- _THE TASK_
Transcribe the data verbatim and drop its images.

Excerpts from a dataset
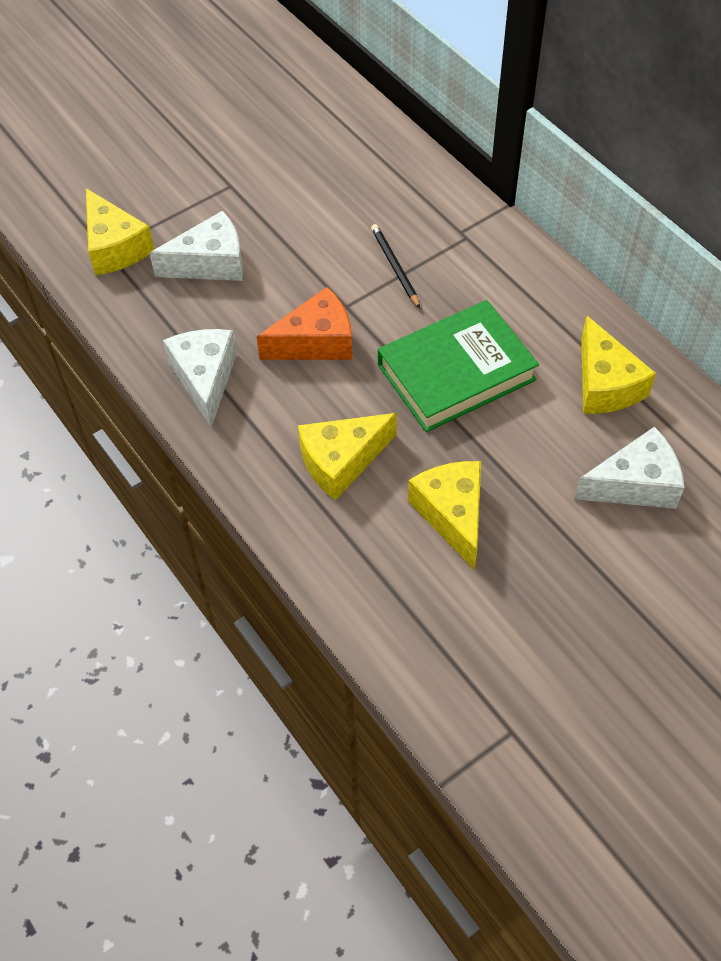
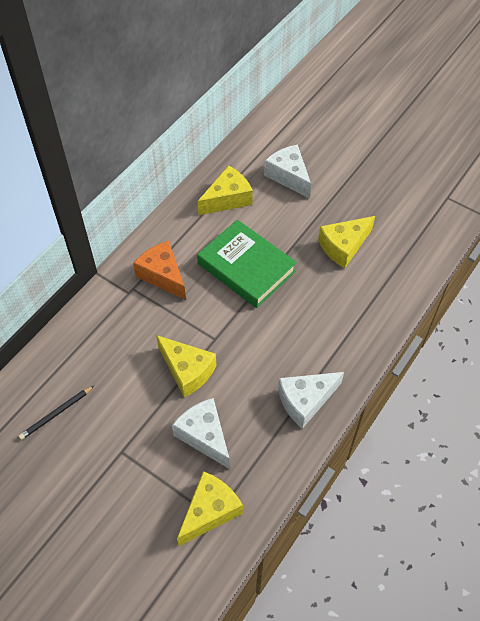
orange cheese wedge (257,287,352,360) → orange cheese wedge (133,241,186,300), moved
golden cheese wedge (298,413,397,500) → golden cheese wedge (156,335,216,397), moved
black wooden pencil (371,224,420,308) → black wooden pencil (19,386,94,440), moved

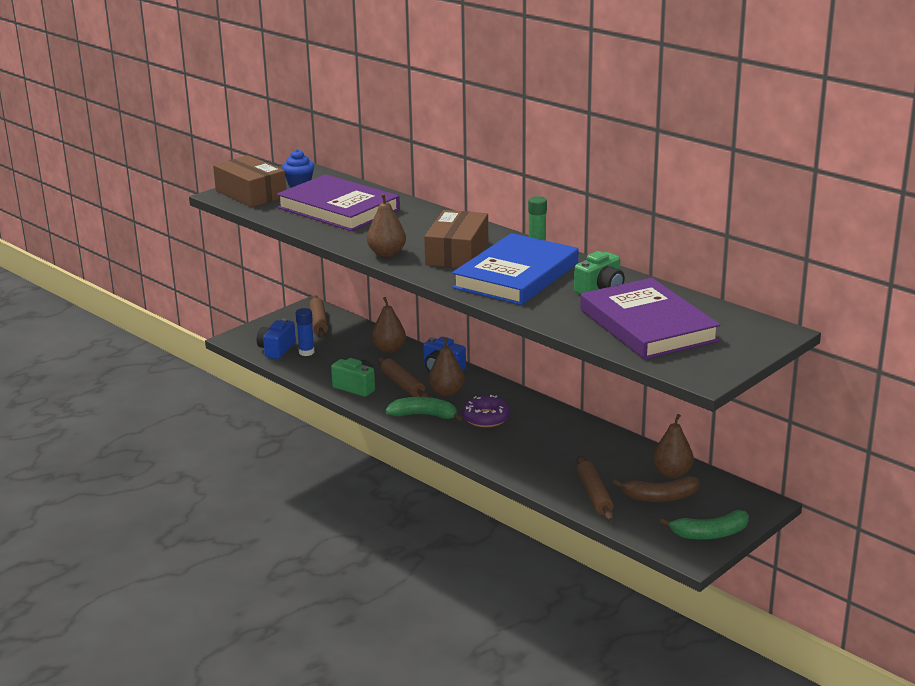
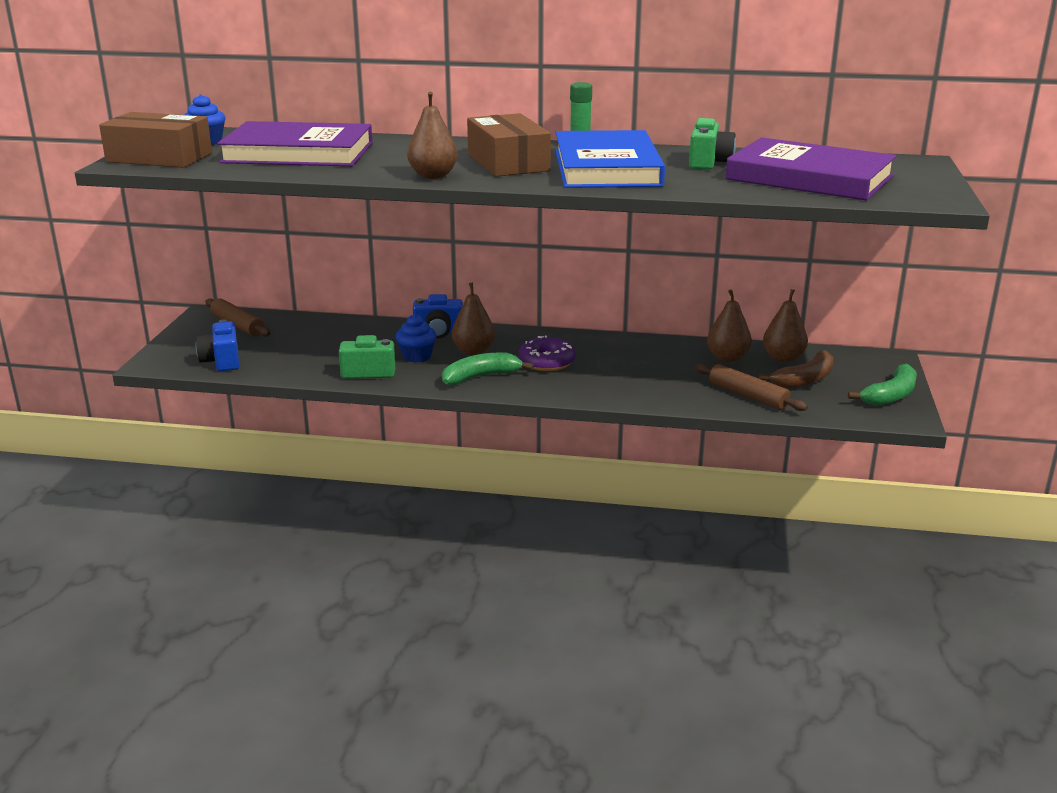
blue glue stick (296,308,315,356) → -
russet pear (372,297,406,353) → russet pear (707,289,752,362), moved
russet rolling pin (377,356,429,397) → blue fairy cake (396,314,436,363)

- _WRITTEN ANSWER_
orange cheese wedge (257,287,352,360) → orange cheese wedge (133,241,186,300), moved
golden cheese wedge (298,413,397,500) → golden cheese wedge (156,335,216,397), moved
black wooden pencil (371,224,420,308) → black wooden pencil (19,386,94,440), moved

blue glue stick (296,308,315,356) → -
russet pear (372,297,406,353) → russet pear (707,289,752,362), moved
russet rolling pin (377,356,429,397) → blue fairy cake (396,314,436,363)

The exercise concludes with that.